Problem to work on = After locating the line with "(72, 236) = (144, 264): pink" in the data that follows, return it and every later line exactly, up to and including the line with "(313, 508) = (271, 674): red".

Before-and-after object lists =
※

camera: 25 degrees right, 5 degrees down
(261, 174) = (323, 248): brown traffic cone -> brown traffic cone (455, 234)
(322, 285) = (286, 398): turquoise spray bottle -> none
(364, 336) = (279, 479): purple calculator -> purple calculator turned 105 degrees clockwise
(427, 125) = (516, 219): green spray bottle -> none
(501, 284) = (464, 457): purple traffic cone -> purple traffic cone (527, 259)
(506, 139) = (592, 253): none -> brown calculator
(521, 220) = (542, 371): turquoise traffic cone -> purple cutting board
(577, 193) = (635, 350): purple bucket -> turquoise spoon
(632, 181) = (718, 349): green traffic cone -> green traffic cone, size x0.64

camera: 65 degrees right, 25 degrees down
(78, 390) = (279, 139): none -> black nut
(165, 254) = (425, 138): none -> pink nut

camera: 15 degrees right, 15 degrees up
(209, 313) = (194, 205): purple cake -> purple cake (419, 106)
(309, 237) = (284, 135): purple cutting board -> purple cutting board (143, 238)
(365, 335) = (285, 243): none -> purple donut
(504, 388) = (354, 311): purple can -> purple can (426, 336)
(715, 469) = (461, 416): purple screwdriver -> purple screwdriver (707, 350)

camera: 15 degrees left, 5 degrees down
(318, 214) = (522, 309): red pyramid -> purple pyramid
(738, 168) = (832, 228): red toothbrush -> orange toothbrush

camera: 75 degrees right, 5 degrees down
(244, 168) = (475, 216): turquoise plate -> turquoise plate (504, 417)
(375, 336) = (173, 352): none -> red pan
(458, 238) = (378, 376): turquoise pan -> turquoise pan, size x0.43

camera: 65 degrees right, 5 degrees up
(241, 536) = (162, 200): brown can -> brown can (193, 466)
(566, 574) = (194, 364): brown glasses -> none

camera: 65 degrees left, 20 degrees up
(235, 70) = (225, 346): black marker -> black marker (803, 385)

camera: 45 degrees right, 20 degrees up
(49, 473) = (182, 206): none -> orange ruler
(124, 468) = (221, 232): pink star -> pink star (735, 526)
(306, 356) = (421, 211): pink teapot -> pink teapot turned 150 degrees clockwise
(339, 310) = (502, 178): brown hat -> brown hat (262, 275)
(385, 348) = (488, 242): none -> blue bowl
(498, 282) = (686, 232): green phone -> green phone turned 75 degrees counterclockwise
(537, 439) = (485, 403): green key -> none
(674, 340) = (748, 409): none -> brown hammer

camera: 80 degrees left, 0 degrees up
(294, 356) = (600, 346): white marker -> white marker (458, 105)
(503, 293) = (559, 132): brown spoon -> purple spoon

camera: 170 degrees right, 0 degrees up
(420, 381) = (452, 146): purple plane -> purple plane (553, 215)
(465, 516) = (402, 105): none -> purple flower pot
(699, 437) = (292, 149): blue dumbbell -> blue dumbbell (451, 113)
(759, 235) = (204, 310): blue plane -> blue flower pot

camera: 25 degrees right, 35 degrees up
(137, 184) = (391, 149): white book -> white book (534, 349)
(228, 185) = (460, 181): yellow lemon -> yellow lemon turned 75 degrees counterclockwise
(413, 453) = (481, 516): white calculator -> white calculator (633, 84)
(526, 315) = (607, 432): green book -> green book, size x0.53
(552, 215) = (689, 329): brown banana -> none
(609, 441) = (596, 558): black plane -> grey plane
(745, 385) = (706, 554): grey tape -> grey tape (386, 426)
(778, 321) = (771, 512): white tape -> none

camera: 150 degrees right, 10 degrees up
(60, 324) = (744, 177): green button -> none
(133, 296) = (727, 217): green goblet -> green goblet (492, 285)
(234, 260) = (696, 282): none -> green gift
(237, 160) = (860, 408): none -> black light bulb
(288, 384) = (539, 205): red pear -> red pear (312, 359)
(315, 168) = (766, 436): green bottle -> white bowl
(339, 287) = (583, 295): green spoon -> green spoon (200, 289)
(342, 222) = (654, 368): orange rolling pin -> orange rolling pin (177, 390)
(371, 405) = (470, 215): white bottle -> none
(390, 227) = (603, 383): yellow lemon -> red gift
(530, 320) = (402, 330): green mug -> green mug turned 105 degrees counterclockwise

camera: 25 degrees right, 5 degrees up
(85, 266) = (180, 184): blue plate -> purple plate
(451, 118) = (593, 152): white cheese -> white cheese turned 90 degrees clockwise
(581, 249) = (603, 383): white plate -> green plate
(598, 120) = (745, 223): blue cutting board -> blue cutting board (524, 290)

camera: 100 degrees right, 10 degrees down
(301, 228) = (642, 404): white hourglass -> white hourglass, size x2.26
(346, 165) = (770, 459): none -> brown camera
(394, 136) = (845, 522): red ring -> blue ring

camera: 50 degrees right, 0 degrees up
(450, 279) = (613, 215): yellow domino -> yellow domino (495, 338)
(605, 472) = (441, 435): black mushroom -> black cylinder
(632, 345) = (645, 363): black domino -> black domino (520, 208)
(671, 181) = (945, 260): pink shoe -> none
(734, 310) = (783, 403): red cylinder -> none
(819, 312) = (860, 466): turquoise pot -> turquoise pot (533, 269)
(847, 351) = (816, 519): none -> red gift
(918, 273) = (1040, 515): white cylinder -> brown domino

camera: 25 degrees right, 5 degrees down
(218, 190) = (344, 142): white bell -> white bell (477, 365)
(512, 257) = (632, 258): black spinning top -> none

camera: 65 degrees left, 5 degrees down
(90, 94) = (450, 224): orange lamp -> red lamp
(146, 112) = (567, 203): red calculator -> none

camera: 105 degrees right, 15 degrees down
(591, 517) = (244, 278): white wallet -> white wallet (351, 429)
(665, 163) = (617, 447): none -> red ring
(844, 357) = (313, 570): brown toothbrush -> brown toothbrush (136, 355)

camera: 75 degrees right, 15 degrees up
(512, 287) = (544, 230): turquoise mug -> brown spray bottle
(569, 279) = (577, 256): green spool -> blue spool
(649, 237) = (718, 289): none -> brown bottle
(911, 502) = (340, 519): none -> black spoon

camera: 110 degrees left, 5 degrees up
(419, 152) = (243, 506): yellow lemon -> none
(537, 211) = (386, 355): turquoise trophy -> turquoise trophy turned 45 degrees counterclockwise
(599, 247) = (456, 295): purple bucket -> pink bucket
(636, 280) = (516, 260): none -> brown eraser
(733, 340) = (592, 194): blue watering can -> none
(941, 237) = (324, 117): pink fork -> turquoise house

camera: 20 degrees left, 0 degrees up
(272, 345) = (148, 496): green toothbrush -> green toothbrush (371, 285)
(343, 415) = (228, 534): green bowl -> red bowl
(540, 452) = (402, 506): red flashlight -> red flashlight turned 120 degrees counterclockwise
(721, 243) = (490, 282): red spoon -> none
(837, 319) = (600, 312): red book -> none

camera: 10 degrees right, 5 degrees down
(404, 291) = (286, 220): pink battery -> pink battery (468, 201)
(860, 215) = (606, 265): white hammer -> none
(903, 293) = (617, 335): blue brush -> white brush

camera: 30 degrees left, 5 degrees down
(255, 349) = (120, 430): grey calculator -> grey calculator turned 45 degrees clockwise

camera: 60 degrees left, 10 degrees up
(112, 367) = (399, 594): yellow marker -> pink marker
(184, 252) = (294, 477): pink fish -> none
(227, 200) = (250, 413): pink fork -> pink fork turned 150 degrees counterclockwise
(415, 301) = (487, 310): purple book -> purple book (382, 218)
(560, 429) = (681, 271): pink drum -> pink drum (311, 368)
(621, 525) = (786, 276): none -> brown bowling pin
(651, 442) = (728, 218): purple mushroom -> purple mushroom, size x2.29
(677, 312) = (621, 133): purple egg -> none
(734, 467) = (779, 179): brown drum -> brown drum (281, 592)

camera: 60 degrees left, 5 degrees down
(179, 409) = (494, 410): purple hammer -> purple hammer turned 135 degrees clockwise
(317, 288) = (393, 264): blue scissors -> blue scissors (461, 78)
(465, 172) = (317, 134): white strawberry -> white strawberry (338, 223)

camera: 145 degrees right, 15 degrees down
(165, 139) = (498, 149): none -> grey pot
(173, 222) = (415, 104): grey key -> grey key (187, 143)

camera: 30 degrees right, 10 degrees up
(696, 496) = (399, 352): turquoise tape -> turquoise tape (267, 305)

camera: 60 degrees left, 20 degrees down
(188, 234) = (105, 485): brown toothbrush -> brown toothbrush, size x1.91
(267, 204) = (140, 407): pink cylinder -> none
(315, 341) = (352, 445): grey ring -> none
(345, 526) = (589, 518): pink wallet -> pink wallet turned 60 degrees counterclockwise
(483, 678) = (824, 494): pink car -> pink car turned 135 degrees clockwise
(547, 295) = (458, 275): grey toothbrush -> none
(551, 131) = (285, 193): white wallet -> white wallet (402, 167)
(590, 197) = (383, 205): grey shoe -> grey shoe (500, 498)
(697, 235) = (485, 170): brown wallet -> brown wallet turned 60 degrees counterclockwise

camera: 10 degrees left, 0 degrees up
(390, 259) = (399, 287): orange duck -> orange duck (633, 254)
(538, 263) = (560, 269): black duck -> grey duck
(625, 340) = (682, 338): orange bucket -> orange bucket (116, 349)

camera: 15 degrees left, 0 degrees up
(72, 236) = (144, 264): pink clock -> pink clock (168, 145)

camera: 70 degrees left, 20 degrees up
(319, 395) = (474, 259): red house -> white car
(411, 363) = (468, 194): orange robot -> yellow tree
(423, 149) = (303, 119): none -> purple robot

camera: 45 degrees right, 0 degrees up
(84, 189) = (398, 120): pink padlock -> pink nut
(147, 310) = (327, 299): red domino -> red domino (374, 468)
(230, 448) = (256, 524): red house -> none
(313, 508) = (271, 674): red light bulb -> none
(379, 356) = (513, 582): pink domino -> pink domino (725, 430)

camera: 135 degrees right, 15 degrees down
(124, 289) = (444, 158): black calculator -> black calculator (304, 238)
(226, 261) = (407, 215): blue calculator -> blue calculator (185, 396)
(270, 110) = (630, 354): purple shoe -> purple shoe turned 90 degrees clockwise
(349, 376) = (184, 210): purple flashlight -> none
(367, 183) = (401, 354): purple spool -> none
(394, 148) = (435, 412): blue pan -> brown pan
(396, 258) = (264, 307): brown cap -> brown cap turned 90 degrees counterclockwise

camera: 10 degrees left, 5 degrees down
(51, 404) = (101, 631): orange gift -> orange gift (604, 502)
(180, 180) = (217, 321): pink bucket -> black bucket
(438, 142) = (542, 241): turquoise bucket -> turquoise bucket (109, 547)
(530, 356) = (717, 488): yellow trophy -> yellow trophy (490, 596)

※

Solution to the exercise =
(72, 236) = (144, 264): pink clock -> pink clock (168, 145)

camera: 70 degrees left, 20 degrees up
(319, 395) = (474, 259): red house -> white car
(411, 363) = (468, 194): orange robot -> yellow tree
(423, 149) = (303, 119): none -> purple robot

camera: 45 degrees right, 0 degrees up
(84, 189) = (398, 120): pink padlock -> pink nut
(147, 310) = (327, 299): red domino -> red domino (374, 468)
(230, 448) = (256, 524): red house -> none
(313, 508) = (271, 674): red light bulb -> none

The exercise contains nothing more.